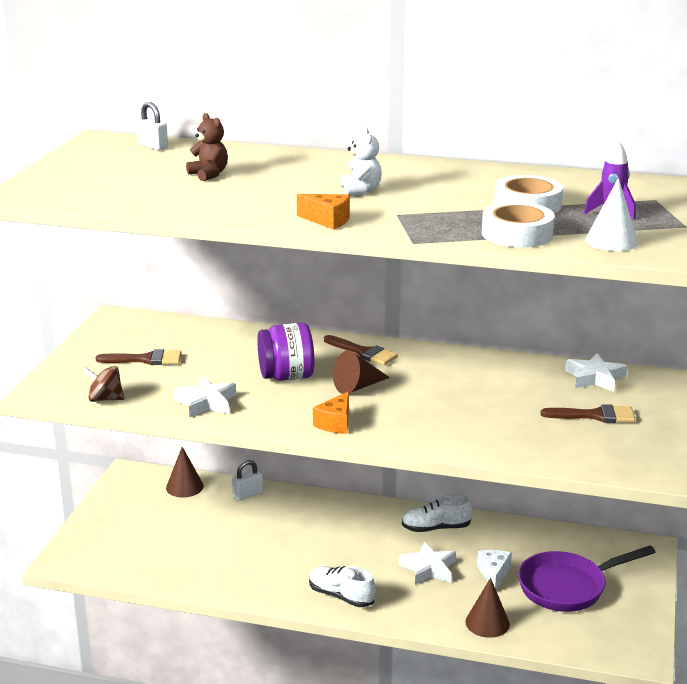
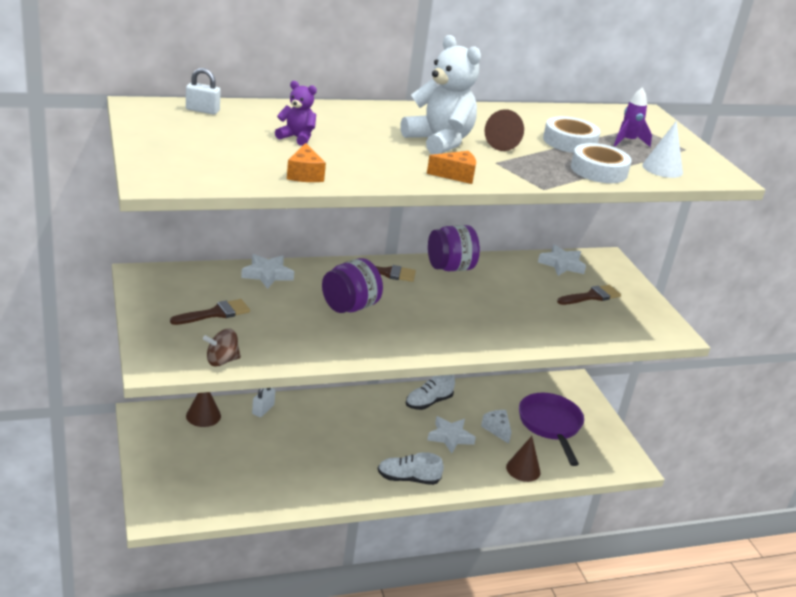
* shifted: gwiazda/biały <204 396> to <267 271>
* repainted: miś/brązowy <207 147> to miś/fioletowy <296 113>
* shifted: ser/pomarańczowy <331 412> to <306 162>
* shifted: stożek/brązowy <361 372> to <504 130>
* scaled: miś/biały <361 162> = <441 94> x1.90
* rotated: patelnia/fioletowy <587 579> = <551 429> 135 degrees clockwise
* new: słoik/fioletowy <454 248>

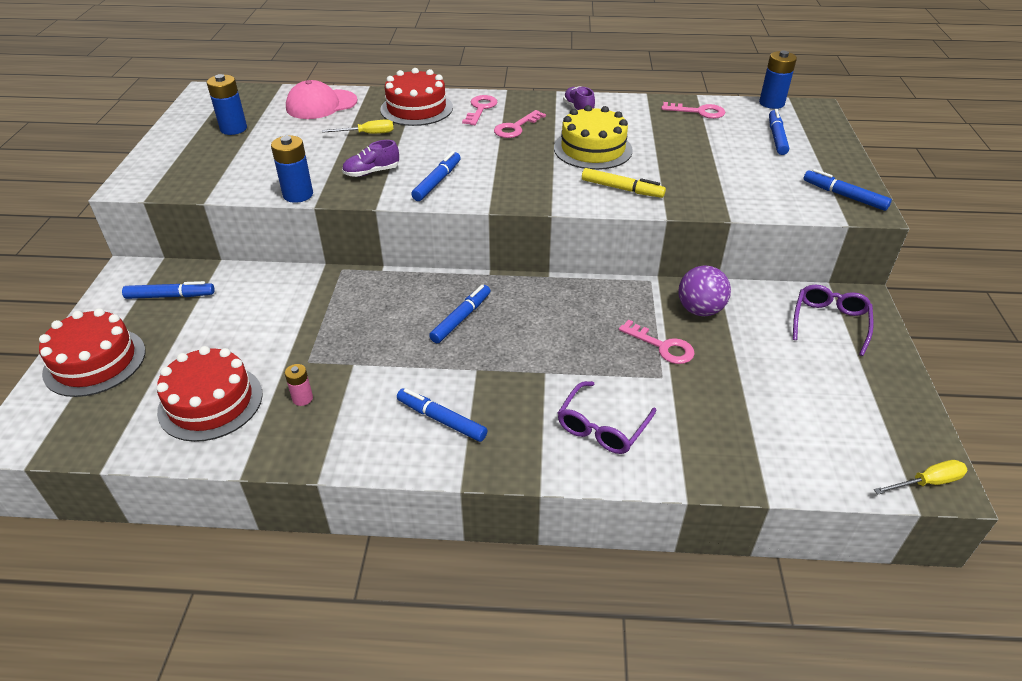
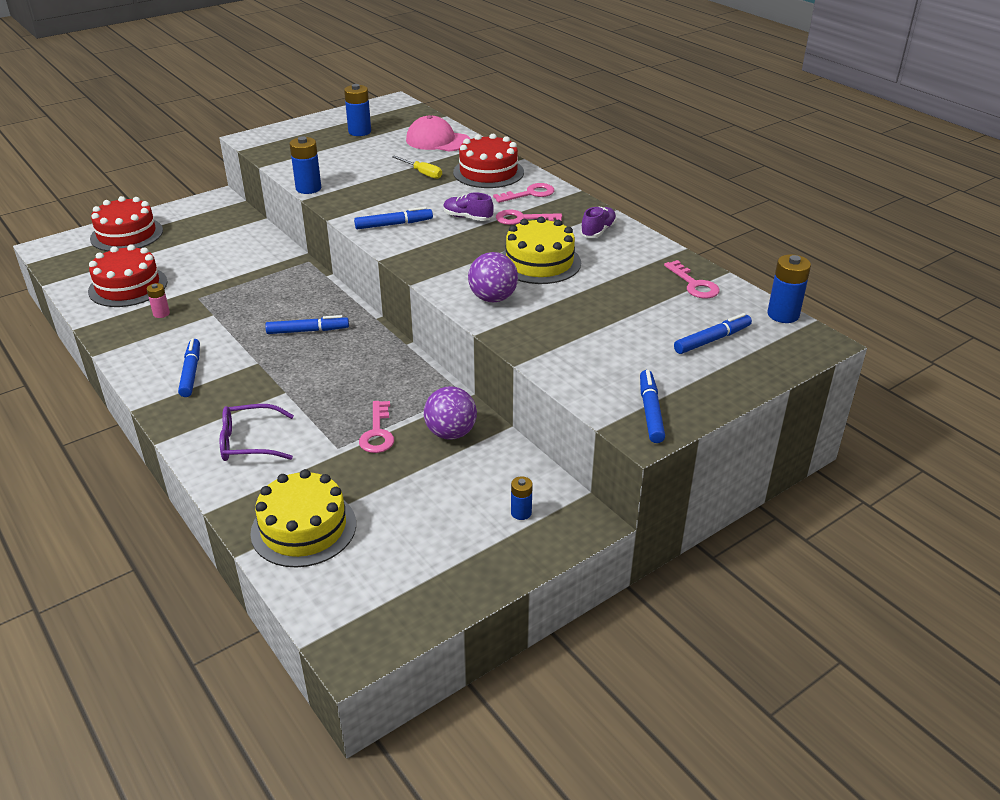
* gone: flamaster/niebieski <168 290>
* shifted: but/fioletowy <370 158> to <468 206>
* swapped: flamaster/żółty <624 183> to piłka/fioletowy <493 277>
* swapped: okulary/fioletowy <833 320> to bateria/niebieski <522 498>
* gone: śrubokręt/żółty <920 477>
* new: tort/żółty <303 518>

Your goal: Find every line in the records that has the word "brązowy". Copy those lines.

Completed exercise:
* repainted: miś/brązowy <207 147> to miś/fioletowy <296 113>
* shifted: stożek/brązowy <361 372> to <504 130>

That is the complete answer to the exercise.